▸ Try it
Word for word, the data below must be repeated in full; no picture is to be included.

▸ Data provided

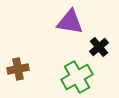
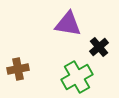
purple triangle: moved 2 px left, 2 px down
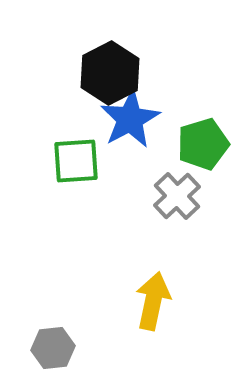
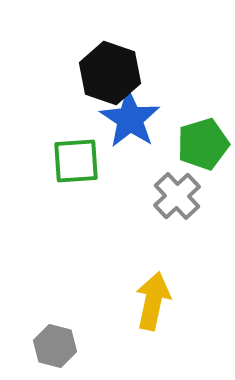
black hexagon: rotated 14 degrees counterclockwise
blue star: rotated 10 degrees counterclockwise
gray hexagon: moved 2 px right, 2 px up; rotated 21 degrees clockwise
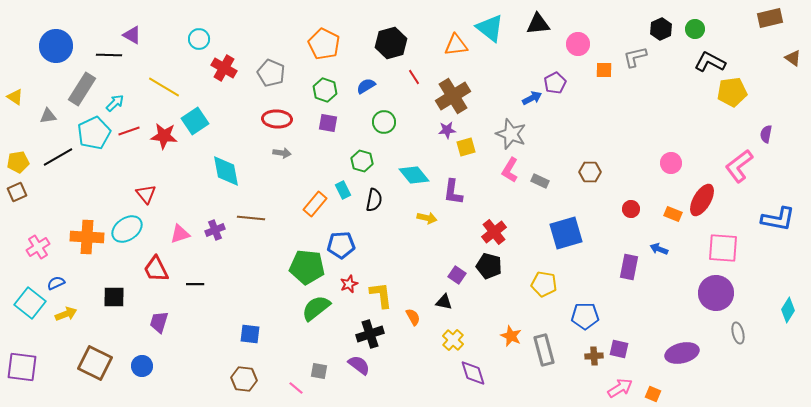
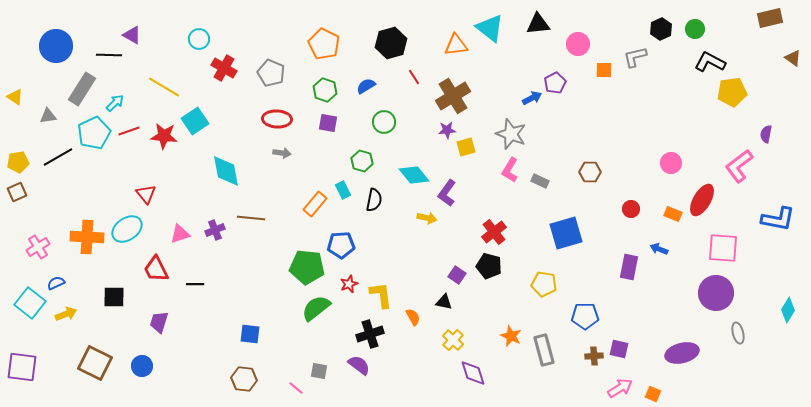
purple L-shape at (453, 192): moved 6 px left, 1 px down; rotated 28 degrees clockwise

▸ Completed exercise
purple triangle: moved 2 px left, 2 px down
black hexagon: rotated 14 degrees counterclockwise
blue star: rotated 10 degrees counterclockwise
gray hexagon: moved 2 px right, 2 px up; rotated 21 degrees clockwise
purple L-shape at (453, 192): moved 6 px left, 1 px down; rotated 28 degrees clockwise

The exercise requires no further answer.